=== Exercise description ===
Your copy should match the records below word for word and contain no pictures.

=== Records provided ===
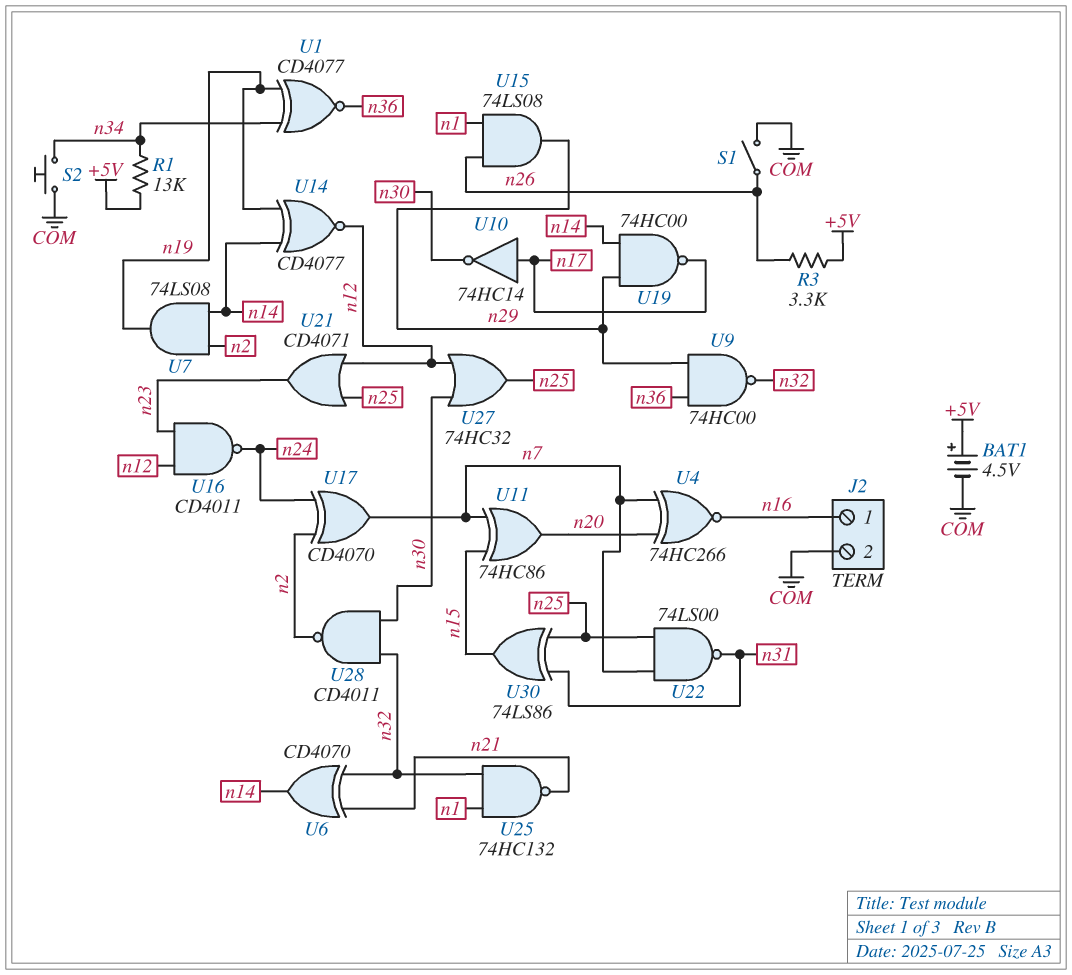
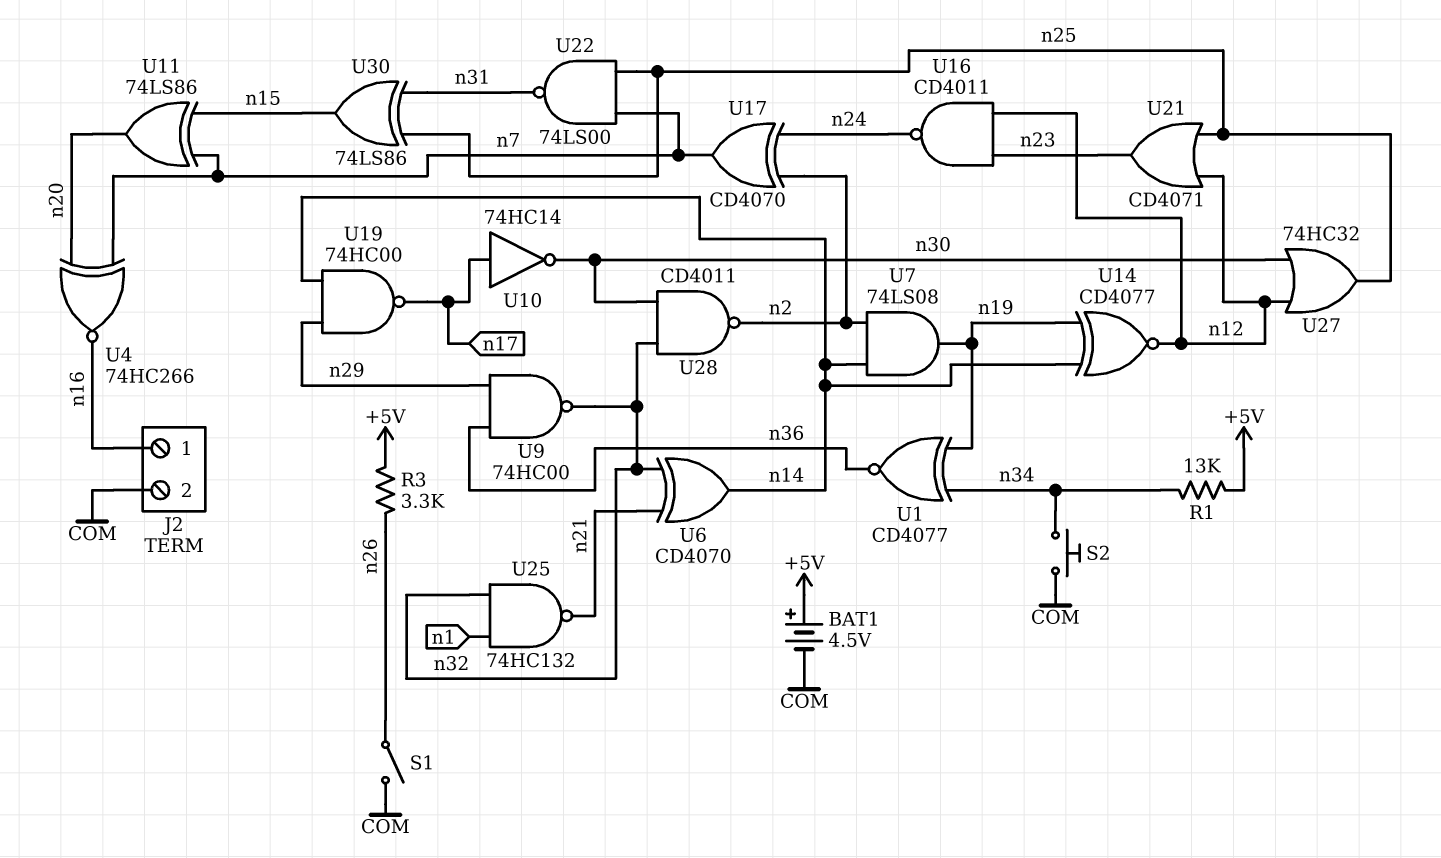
U11: XOR 74HC86 (in n7, in n15, out n20) -> XOR 74LS86 (in n7, in n15, out n20)
U15: AND 74LS08 (in n1, in n26, out n29) -> none

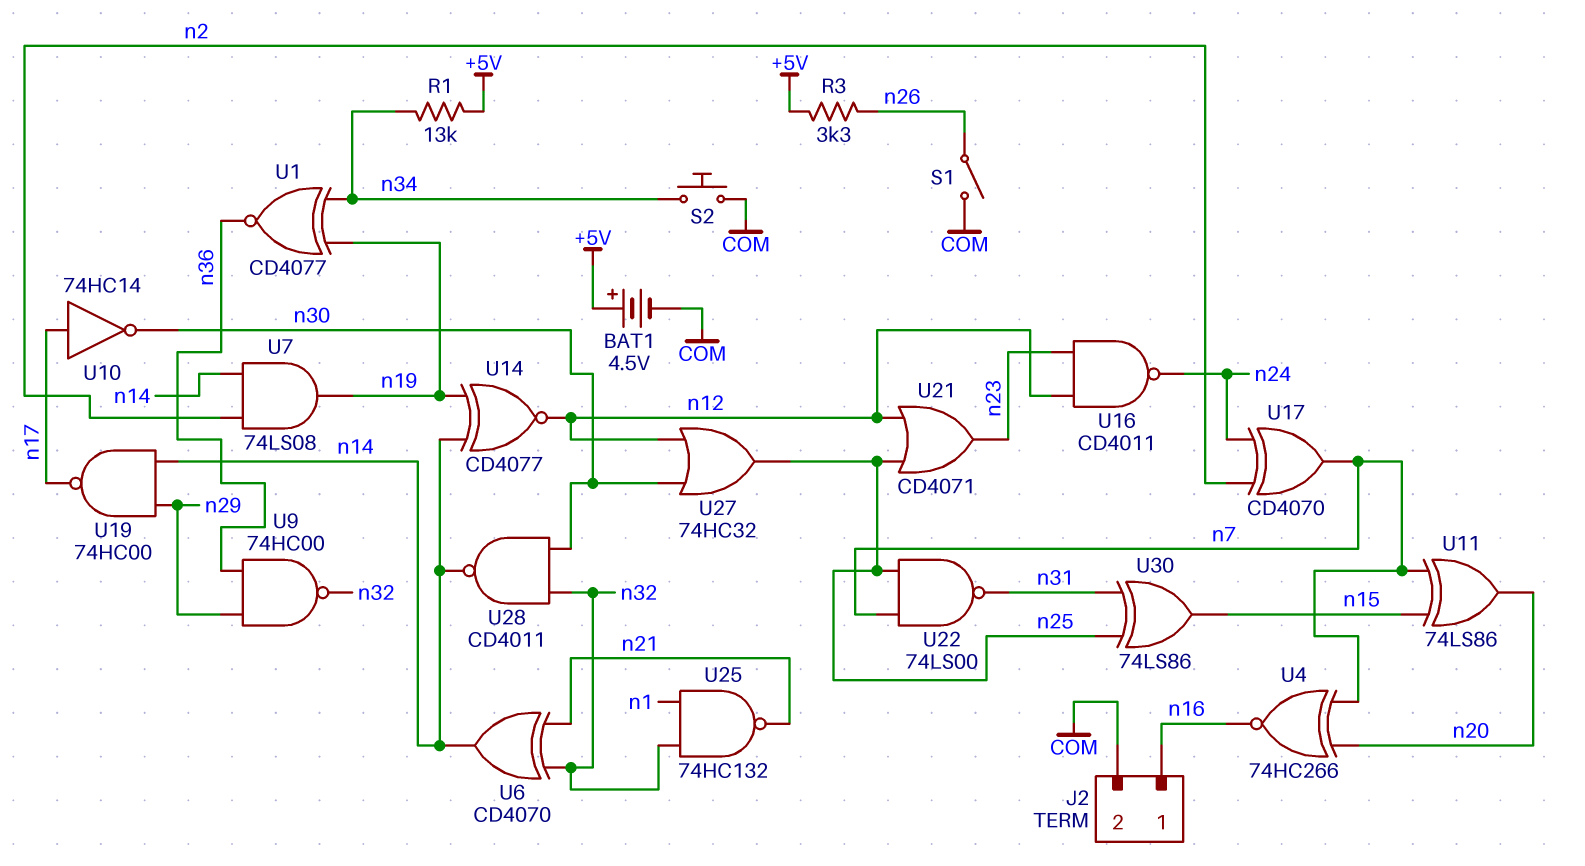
U28: NAND CD4011 (in n30, in n32, out n2) -> NAND CD4011 (in n30, in n32, out n14)

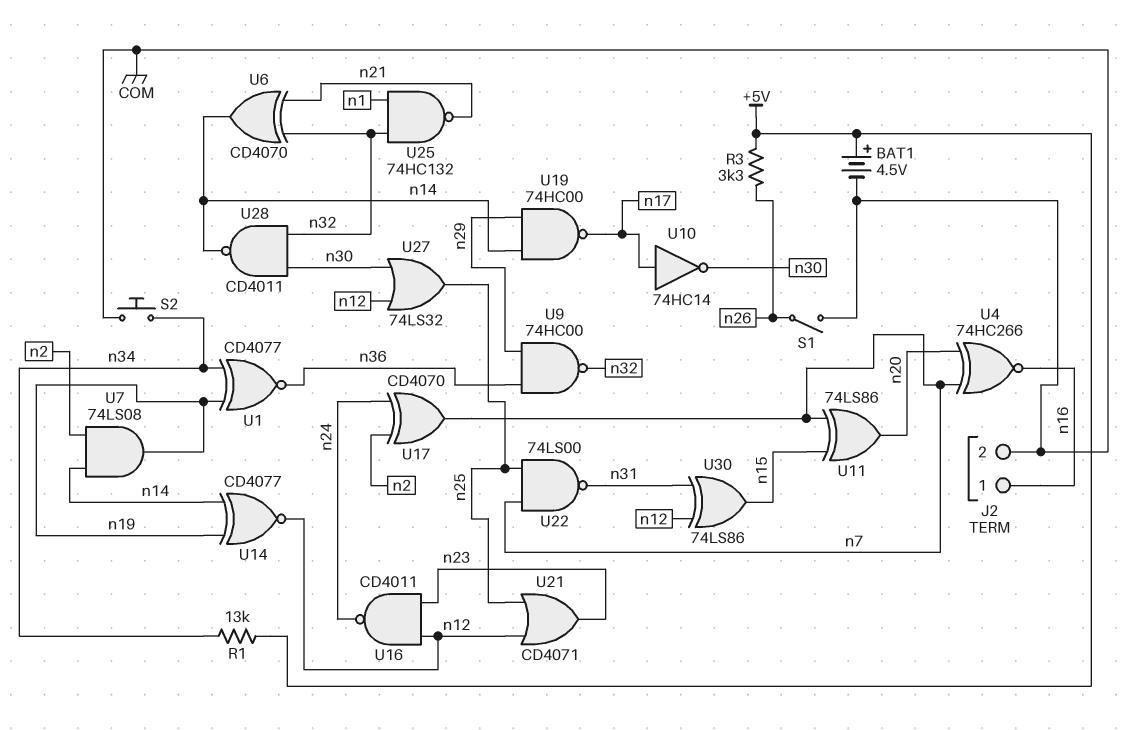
U27: OR 74HC32 (in n12, in n30, out n25) -> OR 74LS32 (in n12, in n30, out n25)
U30: XOR 74LS86 (in n25, in n31, out n15) -> XOR 74LS86 (in n12, in n31, out n15)

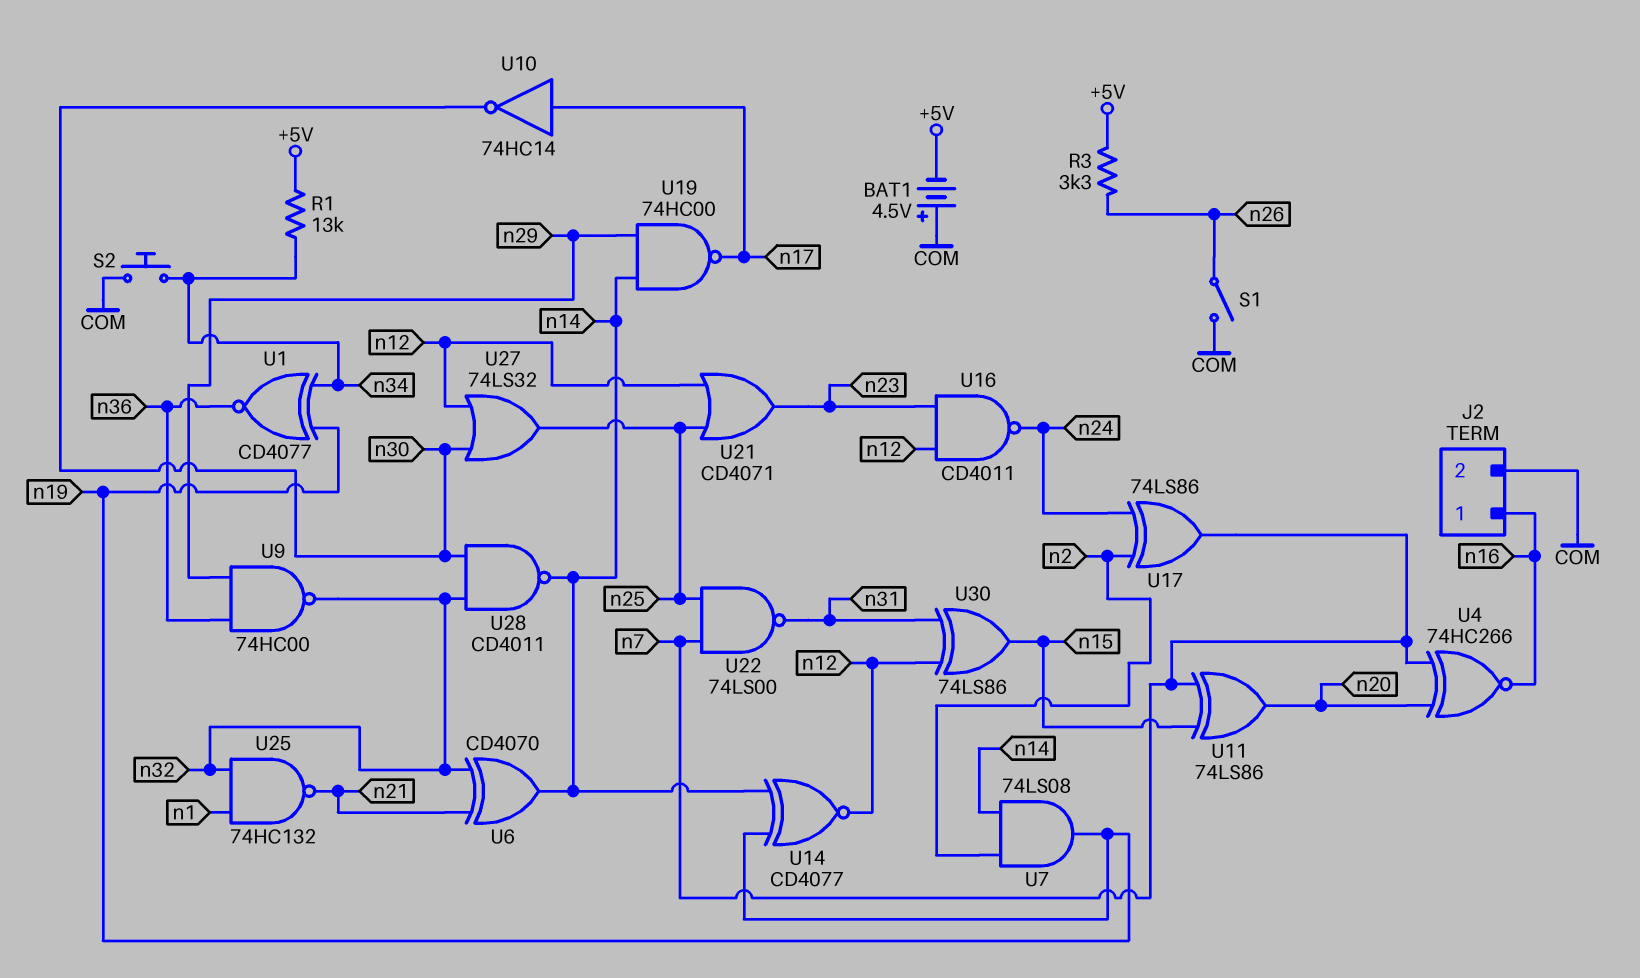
BAT1: 4.5V (plus +5V, minus COM) -> 4.5V (plus COM, minus +5V)
U17: XOR CD4070 (in n2, in n24, out n7) -> XOR 74LS86 (in n2, in n24, out n7)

=== Answer section ===
U11: XOR 74HC86 (in n7, in n15, out n20) -> XOR 74LS86 (in n7, in n15, out n20)
U15: AND 74LS08 (in n1, in n26, out n29) -> none

U28: NAND CD4011 (in n30, in n32, out n2) -> NAND CD4011 (in n30, in n32, out n14)

U27: OR 74HC32 (in n12, in n30, out n25) -> OR 74LS32 (in n12, in n30, out n25)
U30: XOR 74LS86 (in n25, in n31, out n15) -> XOR 74LS86 (in n12, in n31, out n15)

BAT1: 4.5V (plus +5V, minus COM) -> 4.5V (plus COM, minus +5V)
U17: XOR CD4070 (in n2, in n24, out n7) -> XOR 74LS86 (in n2, in n24, out n7)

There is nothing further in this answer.